# PROBLEM TO WORK ON
Count the lines in the records below that contain the string "kern". Reply with only the number.

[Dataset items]

┏━━

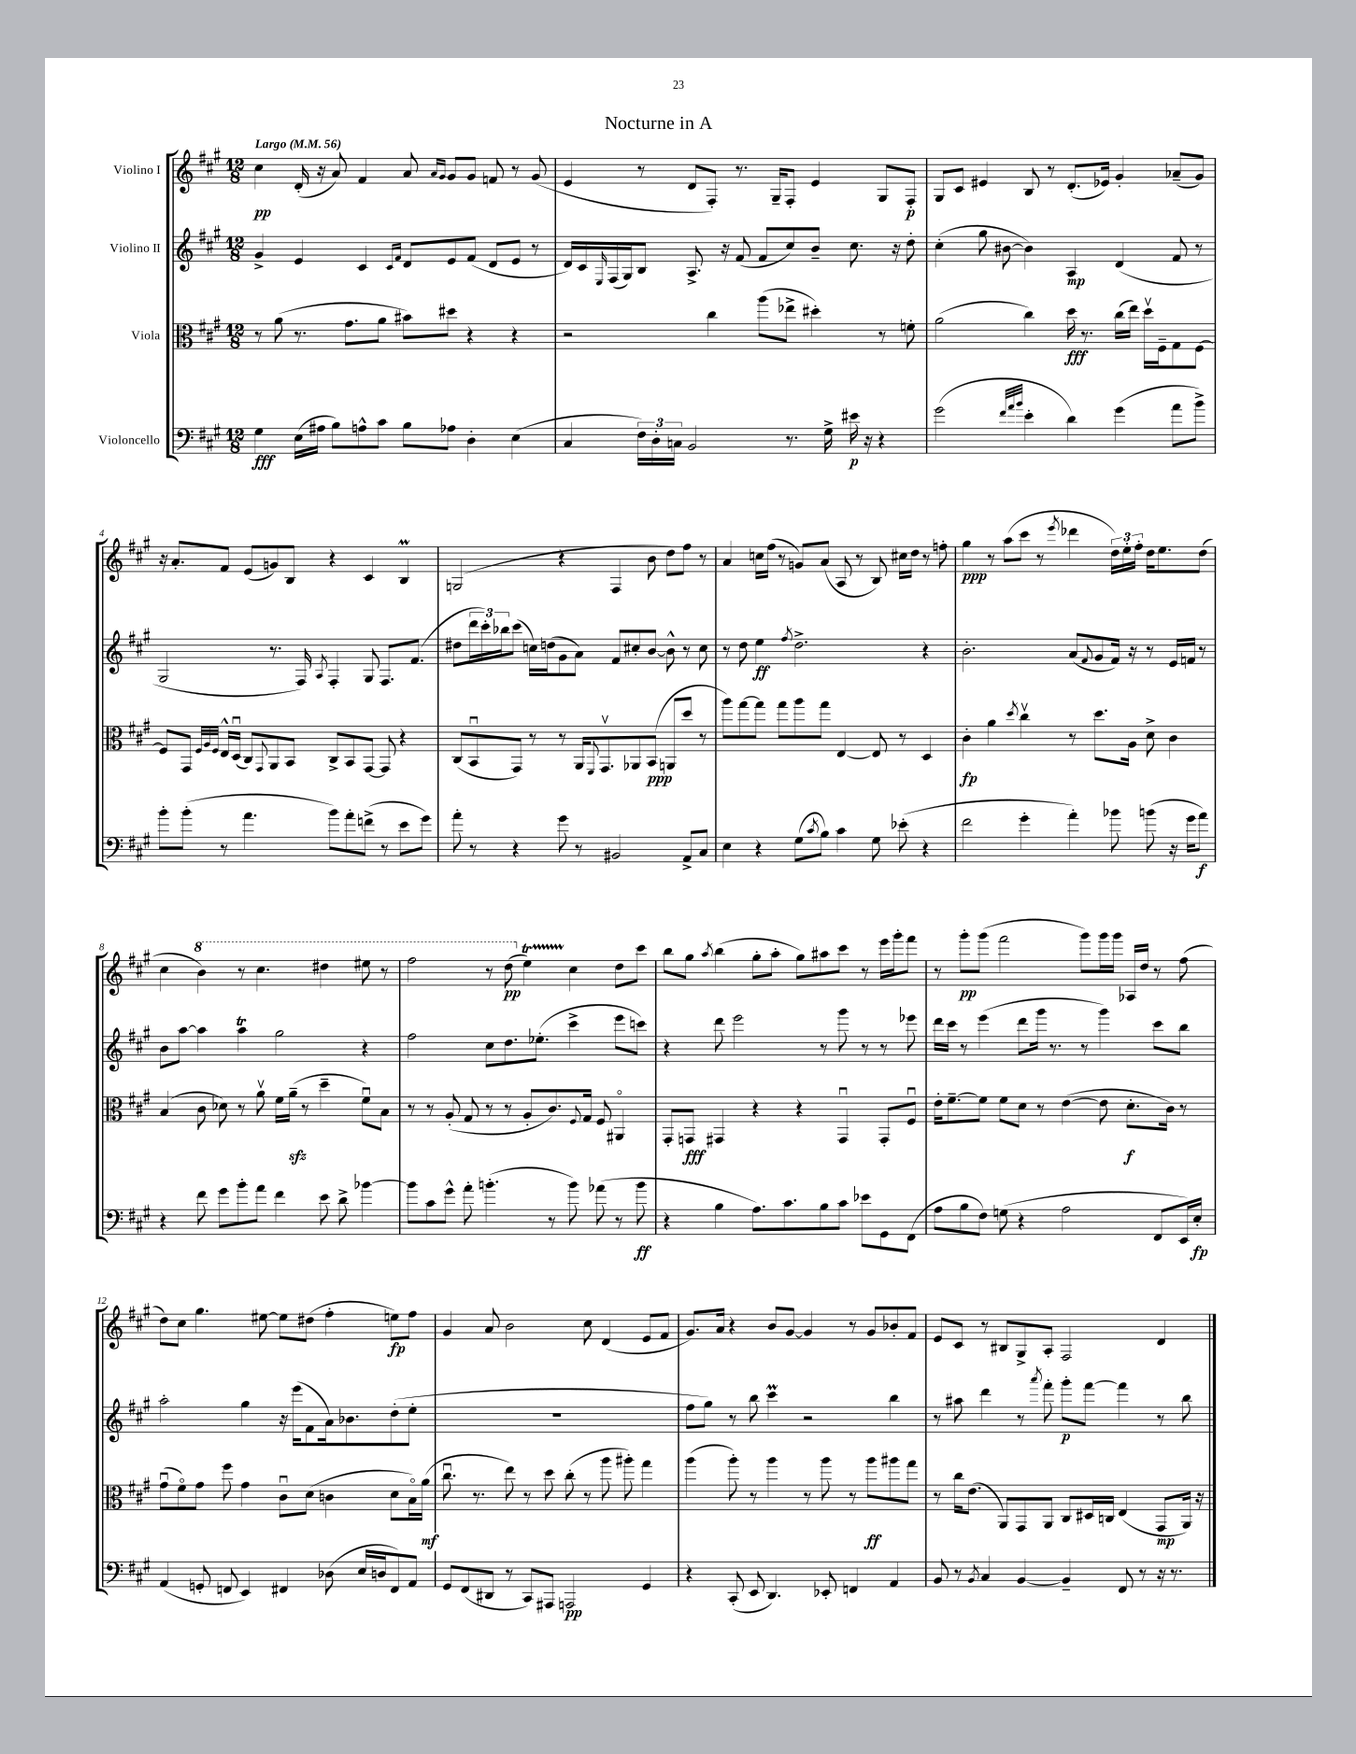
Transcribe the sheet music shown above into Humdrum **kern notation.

**kern	**dynam	**kern	**dynam	**kern	**dynam	**kern	**dynam
*part4	*part4	*part3	*part3	*part2	*part2	*part1	*part1
*staff4	*staff4	*staff3	*staff3	*staff2	*staff2	*staff1	*staff1
*I"Violoncello	*	*I"Viola	*	*I"Violino II	*	*I"Violino I	*
*clefF4	*	*clefC3	*	*clefG2	*	*clefG2	*
*k[f#c#g#]	*	*k[f#c#g#]	*	*k[f#c#g#]	*	*k[f#c#g#]	*
*M12/8	*	*M12/8	*	*M12/8	*	*M12/8	*
*MM56	*	*MM56	*	*MM56	*	*MM56	*
=1	=1	=1	=1	=1	=1	=1	=1
!	!	!	!	!	!	!LO:TX:a:B:t=Largo	!
4G#\	fff	8r	.	4g#^/	.	4cc#\	pp
.	.	(8a\	.	.	.	.	.
(16E\LL	.	8.r	.	4e/	.	(16d'/	.
16A#X\JJ	.	.	.	.	.	16r	.
8B\L)	.	.	.	.	.	8a/)	.
.	.	8.g#\L	.	.	.	.	.
8An^^\	.	.	.	4c#/	.	4f#/	.
8c#\J	.	8a\J	.	.	.	.	.
.	.	.	.	16qqc#/LL	.	.	.
.	.	.	.	16qqf#/JJ	.	.	.
8B\L	.	8b#X\L)	.	8d/L	.	8a/	.
.	.	.	.	.	.	16qqa/LL	.
.	.	.	.	.	.	16qqg#/JJ	.
8A-X\J	.	8dd#X\J	.	8e/	.	8g#/L	.
4D'\	.	4r	.	(8f#/J	.	8g#/J	.
.	.	.	.	8d/L	.	8fn/	.
(4E\	.	4r	.	8e/J	.	8r	.
.	.	.	.	8r	.	(8g#/	.
=2	=2	=2	=2	=2	=2	=2	=2
4C#/	.	2r	.	16d/LL)	.	4e/	.
.	.	.	.	16c#/	.	.	.
.	.	.	.	16qqE/	.	.	.
.	.	.	.	(16F#/	.	.	.
.	.	.	.	16G#/J)	.	.	.
24F#\LL)	.	.	.	8B/J	.	8r	.
24D'\	.	.	.	.	.	.	.
24Cn\JJ	.	.	.	.	.	.	.
2BB/	.	.	.	8.A^/	.	8d/L	.
.	.	4cc#\	.	.	.	8F#'/J)	.
.	.	.	.	16r	.	.	.
.	.	.	.	(8f#/	.	8.r	.
.	.	(8aa\L	.	8f#/L	.	.	.
.	.	.	.	.	.	16G#~/KL	.
8.r	.	8ee-X^\J	.	8cc#/)	.	8F#'/J	.
.	.	4dd#X'\)	.	8b~/J	.	4e/	.
16G#^\	.	.	.	.	.	.	.
16e#X\	p	.	.	8.cc#\	.	.	.
16r	.	.	.	.	.	.	.
4r	.	8r	.	.	.	8G#/L	.
.	.	.	.	16r	.	.	.
.	.	8fn'\	.	8dd'\	.	8F#'/J	p
=3	=3	=3	=3	=3	=3	=3	=3
(2g#\	.	(2a\	.	(4cc#'\	.	8G#/L	.
.	.	.	.	.	.	8c#/J	.
.	.	.	.	8gg#\	.	4e#X/	.
.	.	.	.	[8b#X\	.	.	.
32qqf#/LLL	.	.	.	.	.	.	.
32qqa/	.	.	.	.	.	.	.
32qqb/JJJ	.	.	.	.	.	.	.
4e'\	.	4cc#\)	.	4b#\])	.	8B/	.
.	.	.	.	.	.	8r	.
4d\)	.	16dd\	fff	4A/	mp	(8.d'/L	.
.	.	8.r	.	.	.	.	.
.	.	.	.	.	.	16e-X/Jk)	.
(4g#\	.	(16cc#\LL	.	(4d/	.	4g#'/	.
.	.	16ee\JJ)	.	.	.	.	.
.	.	16ddv\LL	.	.	.	.	.
.	.	16F#~\J	.	.	.	.	.
8a\L	.	8G#\	.	8f#/	.	(8a-X~/L	.
8b^\J)	.	[8F#\J	.	8r	.	8g#/J)	.
!!LO:LB:g=z
=4	=4	=4	=4	=4	=4	=4	=4
8b'\L	.	8F#/L]	.	2G#/	.	16r	.
.	.	.	.	.	.	8.a'/L	.
(8b'\J	.	8GG#/J	.	.	.	.	.
.	.	32qqF#/LLL	.	.	.	.	.
.	.	32qqA/	.	.	.	.	.
.	.	32qqF#/JJJ	.	.	.	.	.
8r	.	16E^^/LL	.	.	.	8f#/J	.
.	.	(16Du/JJ	.	.	.	.	.
4.a\	.	8C#/L)	.	.	.	(8e/L	.
.	.	8qqGG#/	.	.	.	.	.
.	.	8AA/	.	8.r	.	8gn/)	.
.	.	8BB/J	.	.	.	8B/J	.
.	.	.	.	16F#/)	.	.	.
.	.	.	.	8qA/	.	.	.
8b\L)	.	8C#^/L	.	4F#'/	.	4r	.
8a'\	.	8BB/	.	.	.	.	.
(8fn^\J	.	[8GG#/J	.	8G#/	.	4c#/	.
8r	.	8GG#/]	.	8.F#/L	.	.	.
8e\L	.	4r	.	.	.	4BM/	.
.	.	.	.	(8.f#/J	.	.	.
8g#\J)	.	.	.	.	.	.	.
=5	=5	=5	=5	=5	=5	=5	=5
8a'\	.	(8C#/L	.	8dd#X\L	.	(2Gn/	.
8r	.	8BBu/	.	24ddd\L	.	.	.
.	.	.	.	24ccc#'\)	.	.	.
.	.	.	.	24bb-X\J	.	.	.
4r	.	8GG#/J)	.	(8ccc#\J	.	.	.
.	.	8r	.	16ccn\LL)	.	.	.
.	.	.	.	(16ddn\J	.	.	.
8g#\	.	8r	.	8g#\	.	4r	.
8r	.	16AA/KL	.	8a\J)	.	.	.
.	.	8qqFF#/	.	.	.	.	.
.	.	8.GG#v/	.	.	.	.	.
2BB#X/	.	.	.	8f#/L	.	4F#/	.
.	.	8AA-X/	.	8cc#X'/	.	.	.
.	.	(8BB/J	ppp	[8b/J	.	8b\	.
.	.	8AAn/L	.	8b^^\]	.	8dd\L)	.
8AA^/L	.	8dd/J	.	8r	.	8ff#\J	.
8C#/J	.	8r	.	8cc#\	.	8r	.
=6	=6	=6	=6	=6	=6	=6	=6
4E\	.	8aa\L)	.	8r	.	4a/	.
.	.	[8gg#\	.	8dd\	.	.	.
4r	.	8gg#\J]	.	4ee\	ff	16ccn\LL	.
.	.	.	.	.	.	(16ff#\JJ	.
.	.	8gg#\L	.	.	.	8r	.
.	.	.	.	8qff#/	.	.	.
(8G#\L	.	8aa\	.	2.dd^\	.	8gn/L)	.
8qc#/	.	.	.	.	.	.	.
8B\J)	.	8gg#\J	.	.	.	(8a/J	.
4c#\	.	[4E/	.	.	.	8A/	.
.	.	.	.	.	.	8r	.
8G#\	.	8E/]	.	.	.	8B/)	.
(8e-X'\	.	8r	.	.	.	16cc#X\LL	.
.	.	.	.	.	.	16dd\JJ	.
4r	.	4D/	.	4r	.	8r	.
.	.	.	.	.	.	8ffn'\	.
=7	=7	=7	=7	=7	=7	=7	=7
2f#\	.	4c#'\	fp	2.b'\	.	4gg#\	ppp
.	.	4a\	.	.	.	8r	.
.	.	.	.	.	.	(8aa\L	.
.	.	8qdd/	.	.	.	.	.
4g#'\	.	4cc#v\	.	.	.	8ccc#\J	.
.	.	.	.	.	.	8r	.
.	.	.	.	.	.	8qeee/	.
4a'\)	.	8r	.	(8a/L	.	4ddd-X\	.
.	.	.	.	8qqf#/	.	.	.
.	.	8.dd\L	.	8g#/	.	.	.
8b-X\	.	.	.	16f#/Jk)	.	24dd\LL)	.
.	.	.	.	.	.	24ee'\	.
.	.	16A\Jk	.	16r	.	.	.
.	.	.	.	.	.	24ff#'\JJ	.
(8bn\	.	8d^\	.	8r	.	16dd\KL	.
.	.	.	.	.	.	8.ee\	.
16r	.	4c#\	.	16e/LL	.	.	.
16g#\KL	.	.	.	16fn/JJ	.	.	.
8a\J)	f	.	.	8r	.	(8dd\J	.
!!LO:LB:g=z
=8	=8	=8	=8	=8	=8	=8	=8
4r	.	(4B/	.	8b\L	.	4cc#\	.
.	.	.	.	[8aa\J	.	.	.
*	*	*	*	*	*	*8va	*
8f#\	.	8c#\	.	4aa\]	.	4bb\)	.
8g#\L	.	8d-X\)	.	.	.	.	.
8b'\	.	8r	.	4aaT\	.	8r	.
8a\J	.	8av\	.	.	.	4.ccc#\	.
4f#\	.	16f#\LL	.	2gg#\	.	.	.
.	.	(16azz~\JJ	.	.	.	.	.
.	.	8r	.	.	.	.	.
8e\	.	4dd~\	.	.	.	4ddd#X\	.
8d^\	.	.	.	.	.	.	.
[4b-X\	.	8f#u\L)	.	4r	.	8eee#X\	.
.	.	8B\J	.	.	.	8r	.
=9	=9	=9	=9	=9	=9	=9	=9
8b-\L]	.	8r	.	2ff#\	.	2fff#\	.
8c#\	.	8r	.	.	.	.	.
8g#^^\J	.	(8A'/	.	.	.	.	.
8a'\	.	8G#/	.	.	.	.	.
(4.bn'\	.	8r	.	8cc#\L	.	8r	.
.	.	8r	.	8.dd\	.	(8ddd\	pp
*	*	*	*	*	*	*X8va	*
.	.	8A'/L	.	.	.	4eeT\)	.
.	.	.	.	(8.ee-X'\J	.	.	.
8r	.	8.c#/)	.	.	.	.	.
8b\)	.	.	.	4ccc#^\	.	4cc#\	.
.	.	8qqF#/	.	.	.	.	.
.	.	16G#/Jk	.	.	.	.	.
(8a-X\	.	8F#/	.	.	.	.	.
8r	.	4AA#X/	.	8eee\L	.	8dd\L	.
8b\	ff	.	.	8cccn\J)	.	8ccc#\J	.
=10	=10	=10	=10	=10	=10	=10	=10
4r	.	8GG#'/L	.	4r	.	8bb\L	.
.	.	8GGn/J	fff	.	.	8gg#\J	.
.	.	.	.	.	.	8qaa/	.
4B\	.	4GG#X/	.	8ddd\	.	(4bb\	.
.	.	.	.	2eee\	.	.	.
8.A\L)	.	4r	.	.	.	8gg#'\L	.
.	.	.	.	.	.	8aa'\J	.
8.c#\	.	.	.	.	.	.	.
.	.	4r	.	.	.	8gg#\L)	.
8B\	.	.	.	8r	.	8aa#X\	.
8c#\J	.	4GG#u/	.	8ggg#\	.	8ccc#\J	.
8e-X\L	.	.	.	8r	.	8r	.
8GG#\	.	8GG#'/L	.	8r	.	16eee\LL	.
.	.	.	.	.	.	16ggg#'\J	.
(8FF#\J	.	8F#u/J	.	8eee-X\	.	8fff#\J	.
=11	=11	=11	=11	=11	=11	=11	=11
8A\L	.	16e'\KL	.	16ddd\LL	.	8r	.
.	.	[8.f#~\	.	16ccc#\JJ	.	.	.
8B\	.	.	.	8r	.	8ggg#'\L	pp
8F#\J)	.	8f#\J]	.	(4eee\	.	(8ggg#\J	.
(8Gn\	.	8f#\L	.	.	.	2fff#\	.
4r	.	8d\J	.	8ddd\L	.	.	.
.	.	8r	.	16ggg#\Jk	.	.	.
.	.	.	.	8.r	.	.	.
2A\	.	([4e\	.	.	.	.	.
.	.	.	.	8r	.	8ggg#\L)	.
.	.	8e\]	.	4ggg#\)	.	16ggg#\L	.
.	.	.	.	.	.	16ggg#\JJ	.
.	.	8.d'\L	f	.	.	16A-X/LL	.
.	.	.	.	.	.	16dd/JJ	.
8FF#/L	.	.	.	8ccc#\L	.	8r	.
.	.	16c#\Jk)	.	.	.	.	.
16EE/L)	.	8r	.	8bb\J	.	(8ff#\	.
16E'/JJ	fp	.	.	.	.	.	.
!!LO:LB:g=z
=12	=12	=12	=12	=12	=12	=12	=12
(4AA/	.	(8g#u\L	.	2aa'\	.	8dd\L)	.
.	.	8f#\)	.	.	.	8cc#\J	.
8GGn'/	.	8g#\J	.	.	.	4.gg#\	.
8FFn/	.	8ff#\	.	.	.	.	.
4EE/)	.	4g#\	.	4gg#\	.	.	.
.	.	.	.	.	.	[8ee#X\	.
4FF#X/	.	8c#u\L	.	16r	.	8ee#\L]	.
.	.	.	.	(16eee\KL	.	.	.
.	.	(8d\J	.	8f#\	.	(8dd#X\J	.
(8D-X\	.	4cn\	.	16a\k)	.	4ff#'\	.
.	.	.	.	8.b-X\	.	.	.
16E/LL	.	.	.	.	.	.	.
16Dn/J	.	.	.	.	.	.	.
8FF#/)	.	8d\L	.	(8dd'\	.	8een\L)	fp
8AA/J	.	16B\L)	.	8ee'\J	.	8ff#\J	.
.	.	(16a\JJ	mf	.	.	.	.
=13	=13	=13	=13	=13	=13	=13	=13
8GG#/L	.	8.cc#u\	.	1.r	.	4g#/	.
(8FF#/	.	.	.	.	.	.	.
.	.	8.r	.	.	.	.	.
8DD#X/J	.	.	.	.	.	8a/	.
8r	.	8ee\)	.	.	.	2b\	.
8CC#/L)	.	8r	.	.	.	.	.
8AAA#X/J	.	8dd\	.	.	.	.	.
2AAAn/	pp	(8cc#'\	.	.	.	.	.
.	.	8r	.	.	.	8cc#\	.
.	.	8aa\	.	.	.	(4d/	.
.	.	8aa#X'\)	.	.	.	.	.
4GG#/	.	4gg#\	.	.	.	8e/L	.
.	.	.	.	.	.	8f#/J	.
=14	=14	=14	=14	=14	=14	=14	=14
4r	.	(4aa\	.	8ff#\L	.	8.g#/L)	.
.	.	.	.	8gg#\J)	.	.	.
.	.	.	.	.	.	16a/Jk	.
(8CC#'/	.	8aa'\)	.	8r	.	4r	.
8EE/	.	8r	.	8bb\	.	.	.
4.DD/)	.	4aa\	.	4ccc#m\	.	8b/L	.
.	.	.	.	.	.	[8g#/J	.
.	.	8r	.	2r	.	4g#/]	.
8EE-X'/	.	8aa\	.	.	.	.	.
4FFn/	.	8r	.	.	.	8r	.
.	.	8aa\L	ff	.	.	8g#/L	.
4AA/	.	8aa#X\	.	4bb\	.	8b-X'/	.
.	.	8gg#\J	.	.	.	8f#/J	.
=15	=15	=15	=15	=15	=15	=15	=15
8BB/	.	8r	.	8r	.	8e/L	.
8r	.	16cc#\KL	.	8aa#X\	.	8c#/J	.
.	.	(8.e\J	.	.	.	.	.
8qBB/	.	.	.	.	.	.	.
4C#/	.	.	.	4ddd\	.	8r	.
.	.	8AA/L)	.	.	.	8B#X/L	.
[4BB/	.	8GG#/	.	8r	.	8G#^/	.
.	.	.	.	8qaaa/	.	.	.
.	.	8AA/J	.	8fff#'\	.	8A'/J	.
4BB~/]	.	8C#/L	.	8ggg#'\L	p	2F#/	.
.	.	16D#X/L	.	[8fff#\J	.	.	.
.	.	16Cn/JJ	.	.	.	.	.
8FF#/	.	(4E/	.	4fff#\]	.	.	.
8r	.	.	.	.	.	.	.
16r	.	8GG#/L	mp	8r	.	4d/	.
8.r	.	.	.	.	.	.	.
.	.	16AA/Jk)	.	8bb\	.	.	.
.	.	16r	.	.	.	.	.
==	==	==	==	==	==	==	==
*-	*-	*-	*-	*-	*-	*-	*-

┗━━

# ANSWER TO THIS EXERCISE
2